▶ _Aim of the exercise_: Give the records from the line with "Identify the location of the" up to and including the line with "Locate an element on the screen. the taller" as a Markdown table with the columns Row and Line, skipping blank lines.

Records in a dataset
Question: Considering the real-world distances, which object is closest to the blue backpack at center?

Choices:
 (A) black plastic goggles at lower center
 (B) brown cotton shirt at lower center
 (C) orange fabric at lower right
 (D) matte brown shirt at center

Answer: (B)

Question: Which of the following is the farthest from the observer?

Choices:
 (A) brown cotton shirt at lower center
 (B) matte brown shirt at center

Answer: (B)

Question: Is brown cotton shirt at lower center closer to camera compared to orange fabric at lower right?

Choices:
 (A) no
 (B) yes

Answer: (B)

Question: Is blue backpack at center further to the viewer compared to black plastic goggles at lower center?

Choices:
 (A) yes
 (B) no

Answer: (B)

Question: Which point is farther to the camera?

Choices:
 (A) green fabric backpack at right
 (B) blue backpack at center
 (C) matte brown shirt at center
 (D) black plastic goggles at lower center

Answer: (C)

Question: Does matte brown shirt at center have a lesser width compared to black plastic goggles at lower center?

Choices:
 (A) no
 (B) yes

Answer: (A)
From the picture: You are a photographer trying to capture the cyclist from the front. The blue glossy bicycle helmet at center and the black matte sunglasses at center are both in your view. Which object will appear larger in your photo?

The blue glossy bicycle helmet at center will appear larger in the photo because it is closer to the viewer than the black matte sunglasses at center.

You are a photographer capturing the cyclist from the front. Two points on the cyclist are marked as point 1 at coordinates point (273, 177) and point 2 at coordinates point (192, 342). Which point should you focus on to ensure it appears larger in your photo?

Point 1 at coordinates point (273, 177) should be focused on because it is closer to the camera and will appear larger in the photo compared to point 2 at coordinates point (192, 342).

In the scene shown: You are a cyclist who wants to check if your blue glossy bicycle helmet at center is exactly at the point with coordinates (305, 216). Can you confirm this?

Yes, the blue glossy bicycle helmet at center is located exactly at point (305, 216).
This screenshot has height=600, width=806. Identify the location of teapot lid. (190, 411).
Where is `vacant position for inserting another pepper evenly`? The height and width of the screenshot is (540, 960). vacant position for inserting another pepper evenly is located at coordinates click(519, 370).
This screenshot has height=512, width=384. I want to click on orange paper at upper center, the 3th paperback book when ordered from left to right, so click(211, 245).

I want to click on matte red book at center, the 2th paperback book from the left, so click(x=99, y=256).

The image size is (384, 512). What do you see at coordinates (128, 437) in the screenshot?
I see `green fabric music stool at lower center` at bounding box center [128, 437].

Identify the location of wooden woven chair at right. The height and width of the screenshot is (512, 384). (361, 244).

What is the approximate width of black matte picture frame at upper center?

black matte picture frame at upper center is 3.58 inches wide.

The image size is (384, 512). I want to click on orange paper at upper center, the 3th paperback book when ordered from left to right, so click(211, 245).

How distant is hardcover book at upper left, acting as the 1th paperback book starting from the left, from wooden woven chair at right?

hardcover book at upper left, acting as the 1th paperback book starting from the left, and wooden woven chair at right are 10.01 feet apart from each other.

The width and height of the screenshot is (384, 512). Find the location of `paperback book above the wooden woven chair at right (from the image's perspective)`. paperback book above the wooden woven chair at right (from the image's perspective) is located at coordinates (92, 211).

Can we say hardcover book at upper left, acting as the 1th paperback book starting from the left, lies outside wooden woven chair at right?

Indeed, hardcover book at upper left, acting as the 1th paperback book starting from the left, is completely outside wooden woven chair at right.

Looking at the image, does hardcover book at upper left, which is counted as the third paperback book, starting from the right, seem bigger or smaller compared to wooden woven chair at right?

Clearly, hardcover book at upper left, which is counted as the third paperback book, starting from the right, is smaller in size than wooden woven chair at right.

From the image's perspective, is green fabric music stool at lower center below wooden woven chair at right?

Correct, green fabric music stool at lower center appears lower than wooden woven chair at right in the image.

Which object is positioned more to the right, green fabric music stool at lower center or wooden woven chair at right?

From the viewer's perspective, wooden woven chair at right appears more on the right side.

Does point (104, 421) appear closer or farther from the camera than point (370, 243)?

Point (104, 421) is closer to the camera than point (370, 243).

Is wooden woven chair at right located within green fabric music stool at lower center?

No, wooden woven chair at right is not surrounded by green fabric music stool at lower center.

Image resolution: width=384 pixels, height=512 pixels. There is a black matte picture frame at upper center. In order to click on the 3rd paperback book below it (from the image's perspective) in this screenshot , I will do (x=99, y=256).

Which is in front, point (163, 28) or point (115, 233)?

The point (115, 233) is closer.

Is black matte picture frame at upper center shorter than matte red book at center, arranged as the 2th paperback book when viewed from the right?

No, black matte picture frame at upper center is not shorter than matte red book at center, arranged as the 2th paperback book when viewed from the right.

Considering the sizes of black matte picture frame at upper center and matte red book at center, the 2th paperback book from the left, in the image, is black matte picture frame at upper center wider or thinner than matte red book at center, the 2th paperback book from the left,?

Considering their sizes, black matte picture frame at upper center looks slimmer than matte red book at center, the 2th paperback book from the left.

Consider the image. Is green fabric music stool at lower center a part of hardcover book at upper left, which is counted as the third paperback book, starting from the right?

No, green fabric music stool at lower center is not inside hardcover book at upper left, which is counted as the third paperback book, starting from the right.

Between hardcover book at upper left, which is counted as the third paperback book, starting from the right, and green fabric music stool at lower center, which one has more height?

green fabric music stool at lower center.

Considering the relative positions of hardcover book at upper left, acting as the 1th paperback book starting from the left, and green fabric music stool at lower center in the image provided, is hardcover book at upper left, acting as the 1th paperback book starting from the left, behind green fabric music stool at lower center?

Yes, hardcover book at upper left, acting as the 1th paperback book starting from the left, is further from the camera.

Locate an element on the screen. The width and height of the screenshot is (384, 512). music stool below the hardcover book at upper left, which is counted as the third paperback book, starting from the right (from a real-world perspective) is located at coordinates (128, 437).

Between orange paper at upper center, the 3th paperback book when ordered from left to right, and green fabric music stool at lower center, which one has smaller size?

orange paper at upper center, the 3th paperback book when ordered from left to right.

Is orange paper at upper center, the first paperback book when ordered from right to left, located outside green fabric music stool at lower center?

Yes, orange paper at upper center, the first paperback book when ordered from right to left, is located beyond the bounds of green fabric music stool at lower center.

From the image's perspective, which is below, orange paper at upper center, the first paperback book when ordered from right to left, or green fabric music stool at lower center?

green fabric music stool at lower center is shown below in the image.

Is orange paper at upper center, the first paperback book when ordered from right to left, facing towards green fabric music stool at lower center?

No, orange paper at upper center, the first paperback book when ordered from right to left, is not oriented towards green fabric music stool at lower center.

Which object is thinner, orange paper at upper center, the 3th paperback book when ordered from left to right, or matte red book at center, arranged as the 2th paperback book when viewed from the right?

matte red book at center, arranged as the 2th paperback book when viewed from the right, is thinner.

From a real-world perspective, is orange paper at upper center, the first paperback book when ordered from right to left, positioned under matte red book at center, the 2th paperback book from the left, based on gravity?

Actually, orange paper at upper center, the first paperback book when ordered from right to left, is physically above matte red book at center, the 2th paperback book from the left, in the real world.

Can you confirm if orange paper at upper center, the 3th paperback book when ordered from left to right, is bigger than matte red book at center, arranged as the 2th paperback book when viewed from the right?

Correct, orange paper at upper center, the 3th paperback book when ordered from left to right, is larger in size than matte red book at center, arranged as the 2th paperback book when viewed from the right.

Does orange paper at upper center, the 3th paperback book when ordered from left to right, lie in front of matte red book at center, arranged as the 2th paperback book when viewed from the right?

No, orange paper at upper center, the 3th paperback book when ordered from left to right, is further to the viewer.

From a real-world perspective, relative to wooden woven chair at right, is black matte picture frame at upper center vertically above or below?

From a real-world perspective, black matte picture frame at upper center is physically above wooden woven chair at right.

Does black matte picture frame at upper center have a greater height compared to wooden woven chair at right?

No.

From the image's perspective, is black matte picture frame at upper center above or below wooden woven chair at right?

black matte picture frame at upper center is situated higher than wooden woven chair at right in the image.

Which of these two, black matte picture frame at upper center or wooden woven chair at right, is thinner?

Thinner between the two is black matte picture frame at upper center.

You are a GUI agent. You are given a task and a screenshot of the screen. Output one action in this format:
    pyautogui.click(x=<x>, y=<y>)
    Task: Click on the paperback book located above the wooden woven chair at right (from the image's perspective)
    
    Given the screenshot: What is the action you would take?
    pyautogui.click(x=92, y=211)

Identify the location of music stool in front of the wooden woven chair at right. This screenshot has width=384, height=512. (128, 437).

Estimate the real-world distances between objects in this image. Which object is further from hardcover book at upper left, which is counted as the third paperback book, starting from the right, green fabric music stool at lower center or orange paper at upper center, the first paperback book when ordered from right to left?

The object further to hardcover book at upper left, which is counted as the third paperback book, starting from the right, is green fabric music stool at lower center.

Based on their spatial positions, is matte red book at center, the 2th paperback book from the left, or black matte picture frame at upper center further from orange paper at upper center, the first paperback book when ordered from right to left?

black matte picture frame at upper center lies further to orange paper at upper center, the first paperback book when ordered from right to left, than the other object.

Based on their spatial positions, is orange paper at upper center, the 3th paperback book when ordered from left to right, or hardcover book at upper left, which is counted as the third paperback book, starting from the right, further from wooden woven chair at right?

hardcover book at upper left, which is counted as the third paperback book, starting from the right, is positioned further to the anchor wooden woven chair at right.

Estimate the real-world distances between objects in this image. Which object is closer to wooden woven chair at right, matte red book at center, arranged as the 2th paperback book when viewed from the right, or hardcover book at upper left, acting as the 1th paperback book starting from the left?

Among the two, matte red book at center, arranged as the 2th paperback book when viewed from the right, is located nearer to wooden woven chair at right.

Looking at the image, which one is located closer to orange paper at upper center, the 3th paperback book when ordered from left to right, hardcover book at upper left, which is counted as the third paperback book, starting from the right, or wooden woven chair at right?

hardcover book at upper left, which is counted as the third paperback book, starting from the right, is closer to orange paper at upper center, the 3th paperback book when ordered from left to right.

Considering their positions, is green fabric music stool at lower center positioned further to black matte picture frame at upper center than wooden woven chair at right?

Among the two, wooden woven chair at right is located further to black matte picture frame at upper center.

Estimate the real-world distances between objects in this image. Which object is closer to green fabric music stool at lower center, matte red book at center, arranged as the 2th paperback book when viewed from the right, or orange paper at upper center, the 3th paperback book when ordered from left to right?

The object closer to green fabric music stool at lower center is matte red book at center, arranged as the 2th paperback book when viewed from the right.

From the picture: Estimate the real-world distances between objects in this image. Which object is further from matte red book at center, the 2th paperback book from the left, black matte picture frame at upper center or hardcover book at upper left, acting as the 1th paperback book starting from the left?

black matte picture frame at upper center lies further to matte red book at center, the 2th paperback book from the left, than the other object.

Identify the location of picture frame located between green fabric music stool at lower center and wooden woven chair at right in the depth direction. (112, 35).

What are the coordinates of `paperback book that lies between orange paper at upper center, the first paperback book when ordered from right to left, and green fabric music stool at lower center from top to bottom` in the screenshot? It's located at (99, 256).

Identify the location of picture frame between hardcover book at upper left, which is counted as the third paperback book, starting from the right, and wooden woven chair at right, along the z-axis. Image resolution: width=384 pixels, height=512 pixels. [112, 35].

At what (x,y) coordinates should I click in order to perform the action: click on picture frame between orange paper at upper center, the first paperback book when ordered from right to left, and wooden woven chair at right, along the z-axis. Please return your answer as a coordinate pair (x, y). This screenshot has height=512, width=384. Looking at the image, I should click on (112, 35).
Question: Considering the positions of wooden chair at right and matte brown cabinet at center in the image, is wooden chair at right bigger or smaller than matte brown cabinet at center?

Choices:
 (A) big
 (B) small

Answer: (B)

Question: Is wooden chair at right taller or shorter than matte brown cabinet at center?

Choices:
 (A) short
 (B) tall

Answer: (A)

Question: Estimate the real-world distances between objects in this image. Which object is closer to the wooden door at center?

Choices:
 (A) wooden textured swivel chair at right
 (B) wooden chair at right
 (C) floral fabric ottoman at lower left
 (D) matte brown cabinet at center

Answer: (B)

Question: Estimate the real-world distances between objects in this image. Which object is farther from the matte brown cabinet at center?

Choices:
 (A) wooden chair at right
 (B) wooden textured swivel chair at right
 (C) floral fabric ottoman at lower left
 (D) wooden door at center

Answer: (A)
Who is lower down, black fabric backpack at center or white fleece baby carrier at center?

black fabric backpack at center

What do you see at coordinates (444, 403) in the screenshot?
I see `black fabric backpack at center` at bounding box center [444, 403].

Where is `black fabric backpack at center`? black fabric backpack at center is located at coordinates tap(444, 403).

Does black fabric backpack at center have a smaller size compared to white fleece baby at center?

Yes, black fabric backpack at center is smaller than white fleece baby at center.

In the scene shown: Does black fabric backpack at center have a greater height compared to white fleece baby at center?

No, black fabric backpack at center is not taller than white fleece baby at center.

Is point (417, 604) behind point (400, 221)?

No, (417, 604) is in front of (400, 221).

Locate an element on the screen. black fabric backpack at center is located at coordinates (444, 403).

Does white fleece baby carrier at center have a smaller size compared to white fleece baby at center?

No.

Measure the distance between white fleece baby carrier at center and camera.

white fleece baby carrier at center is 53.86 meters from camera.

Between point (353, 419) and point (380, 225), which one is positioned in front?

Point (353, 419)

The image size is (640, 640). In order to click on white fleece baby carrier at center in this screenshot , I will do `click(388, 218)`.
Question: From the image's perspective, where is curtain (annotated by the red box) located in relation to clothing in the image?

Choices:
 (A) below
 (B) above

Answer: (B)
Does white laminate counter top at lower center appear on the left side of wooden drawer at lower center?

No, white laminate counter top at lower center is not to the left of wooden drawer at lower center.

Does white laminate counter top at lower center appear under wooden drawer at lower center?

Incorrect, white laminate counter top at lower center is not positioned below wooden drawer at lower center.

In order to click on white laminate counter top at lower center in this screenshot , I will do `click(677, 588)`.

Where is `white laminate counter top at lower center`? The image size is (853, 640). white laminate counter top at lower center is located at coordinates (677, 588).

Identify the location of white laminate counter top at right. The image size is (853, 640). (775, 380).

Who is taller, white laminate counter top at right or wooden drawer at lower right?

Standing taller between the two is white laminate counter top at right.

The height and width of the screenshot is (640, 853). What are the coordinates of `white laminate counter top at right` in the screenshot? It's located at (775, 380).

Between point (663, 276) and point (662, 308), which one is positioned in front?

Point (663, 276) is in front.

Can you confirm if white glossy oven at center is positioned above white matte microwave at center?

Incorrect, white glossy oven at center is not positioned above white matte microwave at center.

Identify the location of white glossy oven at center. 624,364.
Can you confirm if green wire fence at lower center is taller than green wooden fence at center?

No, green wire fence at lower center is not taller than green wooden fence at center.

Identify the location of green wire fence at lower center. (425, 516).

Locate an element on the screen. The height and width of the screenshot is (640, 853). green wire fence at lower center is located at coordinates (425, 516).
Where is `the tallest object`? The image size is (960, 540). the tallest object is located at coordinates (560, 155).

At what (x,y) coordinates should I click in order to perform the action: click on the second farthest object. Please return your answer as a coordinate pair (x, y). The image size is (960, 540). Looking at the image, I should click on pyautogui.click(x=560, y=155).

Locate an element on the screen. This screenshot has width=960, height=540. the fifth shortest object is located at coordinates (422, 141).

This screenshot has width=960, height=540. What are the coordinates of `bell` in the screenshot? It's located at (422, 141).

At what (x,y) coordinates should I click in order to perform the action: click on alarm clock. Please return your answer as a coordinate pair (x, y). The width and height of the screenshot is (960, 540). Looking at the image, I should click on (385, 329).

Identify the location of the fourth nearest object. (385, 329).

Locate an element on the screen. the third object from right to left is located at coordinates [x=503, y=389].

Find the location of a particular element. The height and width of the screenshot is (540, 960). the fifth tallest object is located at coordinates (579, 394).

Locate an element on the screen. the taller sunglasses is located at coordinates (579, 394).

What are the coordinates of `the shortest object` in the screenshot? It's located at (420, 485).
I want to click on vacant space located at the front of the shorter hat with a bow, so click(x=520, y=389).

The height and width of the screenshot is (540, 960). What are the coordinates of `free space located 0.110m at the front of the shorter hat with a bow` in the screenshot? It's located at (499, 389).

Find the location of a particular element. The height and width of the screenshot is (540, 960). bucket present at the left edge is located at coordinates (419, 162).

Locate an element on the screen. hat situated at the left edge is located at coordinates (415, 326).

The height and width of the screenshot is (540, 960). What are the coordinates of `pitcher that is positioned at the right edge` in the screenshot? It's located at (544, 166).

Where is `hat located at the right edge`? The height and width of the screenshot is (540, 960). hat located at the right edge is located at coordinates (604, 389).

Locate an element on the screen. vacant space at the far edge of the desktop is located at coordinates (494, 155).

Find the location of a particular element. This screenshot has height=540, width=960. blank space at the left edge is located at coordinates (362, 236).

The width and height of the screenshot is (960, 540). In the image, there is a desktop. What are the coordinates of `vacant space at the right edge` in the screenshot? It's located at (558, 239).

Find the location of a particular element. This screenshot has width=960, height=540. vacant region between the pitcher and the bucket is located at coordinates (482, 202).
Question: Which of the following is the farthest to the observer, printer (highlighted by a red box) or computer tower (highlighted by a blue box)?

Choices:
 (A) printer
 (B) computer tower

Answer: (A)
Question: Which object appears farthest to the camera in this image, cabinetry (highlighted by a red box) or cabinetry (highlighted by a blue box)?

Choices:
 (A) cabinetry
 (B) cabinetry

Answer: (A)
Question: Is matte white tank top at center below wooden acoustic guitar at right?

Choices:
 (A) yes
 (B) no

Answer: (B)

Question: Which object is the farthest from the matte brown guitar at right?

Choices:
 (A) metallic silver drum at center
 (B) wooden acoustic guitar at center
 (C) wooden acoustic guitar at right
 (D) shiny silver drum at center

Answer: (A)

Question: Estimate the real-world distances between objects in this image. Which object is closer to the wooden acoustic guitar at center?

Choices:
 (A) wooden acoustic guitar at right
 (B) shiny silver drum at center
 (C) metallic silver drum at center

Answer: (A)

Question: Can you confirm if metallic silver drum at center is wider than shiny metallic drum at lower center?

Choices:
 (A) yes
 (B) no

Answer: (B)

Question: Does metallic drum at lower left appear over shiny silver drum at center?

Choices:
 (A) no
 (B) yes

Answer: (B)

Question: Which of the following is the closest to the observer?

▶ _Result of this exercise_:
| Row | Line |
|---|---|
| 1 | Identify the location of the fourth nearest object. (385, 329). |
| 2 | Locate an element on the screen. the third object from right to left is located at coordinates [x=503, y=389]. |
| 3 | Find the location of a particular element. The height and width of the screenshot is (540, 960). the fifth tallest object is located at coordinates (579, 394). |
| 4 | Locate an element on the screen. the taller sunglasses is located at coordinates (579, 394). |